• **Data supplied**
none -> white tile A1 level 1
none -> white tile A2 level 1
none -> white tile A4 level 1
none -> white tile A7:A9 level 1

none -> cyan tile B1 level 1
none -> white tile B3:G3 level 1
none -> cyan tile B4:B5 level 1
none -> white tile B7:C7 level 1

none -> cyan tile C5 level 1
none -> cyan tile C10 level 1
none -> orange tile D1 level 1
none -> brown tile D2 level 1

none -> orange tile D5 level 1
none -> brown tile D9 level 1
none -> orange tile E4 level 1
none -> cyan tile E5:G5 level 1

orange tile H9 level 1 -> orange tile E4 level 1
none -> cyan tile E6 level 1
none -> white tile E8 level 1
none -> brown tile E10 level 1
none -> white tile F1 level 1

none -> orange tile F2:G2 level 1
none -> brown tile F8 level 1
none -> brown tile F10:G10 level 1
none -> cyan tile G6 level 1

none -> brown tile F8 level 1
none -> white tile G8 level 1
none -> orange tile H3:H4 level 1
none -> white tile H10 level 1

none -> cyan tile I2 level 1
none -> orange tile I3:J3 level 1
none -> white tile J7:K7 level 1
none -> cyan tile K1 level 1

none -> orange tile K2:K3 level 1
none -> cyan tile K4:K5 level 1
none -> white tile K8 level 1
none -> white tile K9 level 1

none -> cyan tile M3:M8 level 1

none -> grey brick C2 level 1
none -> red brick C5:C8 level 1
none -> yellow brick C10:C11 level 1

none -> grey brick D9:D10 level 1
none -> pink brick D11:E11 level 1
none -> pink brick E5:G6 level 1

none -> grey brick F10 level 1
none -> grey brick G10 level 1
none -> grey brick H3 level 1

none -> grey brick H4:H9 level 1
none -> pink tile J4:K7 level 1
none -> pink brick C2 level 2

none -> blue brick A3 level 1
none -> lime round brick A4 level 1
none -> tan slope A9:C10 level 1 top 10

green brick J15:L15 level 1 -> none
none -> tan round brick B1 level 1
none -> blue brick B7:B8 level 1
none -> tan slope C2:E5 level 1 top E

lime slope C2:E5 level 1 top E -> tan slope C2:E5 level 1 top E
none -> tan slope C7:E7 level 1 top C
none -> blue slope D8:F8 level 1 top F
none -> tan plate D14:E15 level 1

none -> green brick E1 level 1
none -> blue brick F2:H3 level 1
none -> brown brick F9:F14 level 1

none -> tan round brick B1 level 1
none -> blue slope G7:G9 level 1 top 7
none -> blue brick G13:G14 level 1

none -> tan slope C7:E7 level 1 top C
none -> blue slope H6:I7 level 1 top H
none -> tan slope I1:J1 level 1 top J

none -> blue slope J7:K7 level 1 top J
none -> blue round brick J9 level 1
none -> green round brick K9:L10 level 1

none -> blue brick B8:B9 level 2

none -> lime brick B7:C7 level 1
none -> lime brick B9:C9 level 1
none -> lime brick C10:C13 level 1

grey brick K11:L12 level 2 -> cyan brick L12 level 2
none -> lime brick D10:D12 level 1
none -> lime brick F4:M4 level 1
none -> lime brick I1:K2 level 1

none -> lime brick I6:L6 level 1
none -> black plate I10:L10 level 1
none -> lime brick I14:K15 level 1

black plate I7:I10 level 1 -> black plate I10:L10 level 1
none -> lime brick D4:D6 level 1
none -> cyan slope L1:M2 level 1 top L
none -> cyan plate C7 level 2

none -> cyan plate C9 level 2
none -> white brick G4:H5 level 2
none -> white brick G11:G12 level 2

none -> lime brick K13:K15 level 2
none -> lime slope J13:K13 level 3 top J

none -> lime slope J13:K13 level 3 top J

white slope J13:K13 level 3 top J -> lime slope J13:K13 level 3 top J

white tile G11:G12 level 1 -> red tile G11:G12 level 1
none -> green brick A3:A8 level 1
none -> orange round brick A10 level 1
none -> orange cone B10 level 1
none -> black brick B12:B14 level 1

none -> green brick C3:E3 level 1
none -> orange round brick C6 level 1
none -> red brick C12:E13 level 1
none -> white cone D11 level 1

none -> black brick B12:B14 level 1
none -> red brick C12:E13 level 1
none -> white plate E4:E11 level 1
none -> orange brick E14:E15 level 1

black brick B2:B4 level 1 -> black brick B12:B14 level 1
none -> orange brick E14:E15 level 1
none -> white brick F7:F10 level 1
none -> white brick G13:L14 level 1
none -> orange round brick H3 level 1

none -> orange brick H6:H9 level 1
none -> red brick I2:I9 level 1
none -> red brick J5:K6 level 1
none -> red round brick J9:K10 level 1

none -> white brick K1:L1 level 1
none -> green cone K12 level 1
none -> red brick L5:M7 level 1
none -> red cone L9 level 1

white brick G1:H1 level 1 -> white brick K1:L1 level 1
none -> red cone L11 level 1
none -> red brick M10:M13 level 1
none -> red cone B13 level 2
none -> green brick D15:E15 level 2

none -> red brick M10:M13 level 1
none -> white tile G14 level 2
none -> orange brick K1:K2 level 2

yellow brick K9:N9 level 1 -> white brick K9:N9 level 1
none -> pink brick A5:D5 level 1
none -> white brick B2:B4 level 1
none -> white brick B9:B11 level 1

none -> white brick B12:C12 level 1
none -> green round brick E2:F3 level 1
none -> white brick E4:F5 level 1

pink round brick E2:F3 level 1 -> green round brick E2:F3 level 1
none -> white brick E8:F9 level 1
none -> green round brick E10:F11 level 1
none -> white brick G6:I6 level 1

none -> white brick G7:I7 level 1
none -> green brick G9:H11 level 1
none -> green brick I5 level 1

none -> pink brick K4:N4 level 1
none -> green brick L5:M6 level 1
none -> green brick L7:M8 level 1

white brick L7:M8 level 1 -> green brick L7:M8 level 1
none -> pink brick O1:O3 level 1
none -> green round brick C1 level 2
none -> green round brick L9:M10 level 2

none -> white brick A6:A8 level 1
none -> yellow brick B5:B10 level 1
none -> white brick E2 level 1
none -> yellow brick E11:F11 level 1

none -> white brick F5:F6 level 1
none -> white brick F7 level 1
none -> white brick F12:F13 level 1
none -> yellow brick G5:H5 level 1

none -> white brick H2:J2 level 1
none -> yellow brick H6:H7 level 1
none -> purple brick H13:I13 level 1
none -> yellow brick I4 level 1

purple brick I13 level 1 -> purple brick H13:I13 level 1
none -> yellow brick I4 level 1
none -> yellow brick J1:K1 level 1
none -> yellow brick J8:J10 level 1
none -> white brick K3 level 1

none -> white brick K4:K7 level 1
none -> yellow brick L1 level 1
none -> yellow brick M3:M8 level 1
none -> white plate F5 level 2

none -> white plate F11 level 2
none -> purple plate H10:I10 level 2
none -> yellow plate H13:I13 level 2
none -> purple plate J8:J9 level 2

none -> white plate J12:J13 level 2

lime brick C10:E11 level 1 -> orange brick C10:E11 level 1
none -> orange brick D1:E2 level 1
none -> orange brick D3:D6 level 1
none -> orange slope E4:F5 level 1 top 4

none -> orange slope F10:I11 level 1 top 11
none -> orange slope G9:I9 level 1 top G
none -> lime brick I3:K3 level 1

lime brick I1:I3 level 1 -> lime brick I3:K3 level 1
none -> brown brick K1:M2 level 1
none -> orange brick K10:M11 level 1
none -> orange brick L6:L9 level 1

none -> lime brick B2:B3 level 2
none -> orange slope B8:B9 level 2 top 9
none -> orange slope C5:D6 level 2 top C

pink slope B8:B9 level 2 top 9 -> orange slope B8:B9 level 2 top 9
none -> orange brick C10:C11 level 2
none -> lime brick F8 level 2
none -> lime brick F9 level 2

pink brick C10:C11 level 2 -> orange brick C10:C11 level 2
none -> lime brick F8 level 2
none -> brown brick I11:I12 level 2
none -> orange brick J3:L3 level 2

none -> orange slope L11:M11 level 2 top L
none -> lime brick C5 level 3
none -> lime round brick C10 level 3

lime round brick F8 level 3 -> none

• **Task details**
Go to the line with "none -> lime brick B9:C9 level 1" in the entries above and repeat every line from there through the line with "none -> white tile G14 level 2", exactly and with no other text.

• **Answer to this exercise**
none -> lime brick B9:C9 level 1
none -> lime brick C10:C13 level 1

grey brick K11:L12 level 2 -> cyan brick L12 level 2
none -> lime brick D10:D12 level 1
none -> lime brick F4:M4 level 1
none -> lime brick I1:K2 level 1

none -> lime brick I6:L6 level 1
none -> black plate I10:L10 level 1
none -> lime brick I14:K15 level 1

black plate I7:I10 level 1 -> black plate I10:L10 level 1
none -> lime brick D4:D6 level 1
none -> cyan slope L1:M2 level 1 top L
none -> cyan plate C7 level 2

none -> cyan plate C9 level 2
none -> white brick G4:H5 level 2
none -> white brick G11:G12 level 2

none -> lime brick K13:K15 level 2
none -> lime slope J13:K13 level 3 top J

none -> lime slope J13:K13 level 3 top J

white slope J13:K13 level 3 top J -> lime slope J13:K13 level 3 top J

white tile G11:G12 level 1 -> red tile G11:G12 level 1
none -> green brick A3:A8 level 1
none -> orange round brick A10 level 1
none -> orange cone B10 level 1
none -> black brick B12:B14 level 1

none -> green brick C3:E3 level 1
none -> orange round brick C6 level 1
none -> red brick C12:E13 level 1
none -> white cone D11 level 1

none -> black brick B12:B14 level 1
none -> red brick C12:E13 level 1
none -> white plate E4:E11 level 1
none -> orange brick E14:E15 level 1

black brick B2:B4 level 1 -> black brick B12:B14 level 1
none -> orange brick E14:E15 level 1
none -> white brick F7:F10 level 1
none -> white brick G13:L14 level 1
none -> orange round brick H3 level 1

none -> orange brick H6:H9 level 1
none -> red brick I2:I9 level 1
none -> red brick J5:K6 level 1
none -> red round brick J9:K10 level 1

none -> white brick K1:L1 level 1
none -> green cone K12 level 1
none -> red brick L5:M7 level 1
none -> red cone L9 level 1

white brick G1:H1 level 1 -> white brick K1:L1 level 1
none -> red cone L11 level 1
none -> red brick M10:M13 level 1
none -> red cone B13 level 2
none -> green brick D15:E15 level 2

none -> red brick M10:M13 level 1
none -> white tile G14 level 2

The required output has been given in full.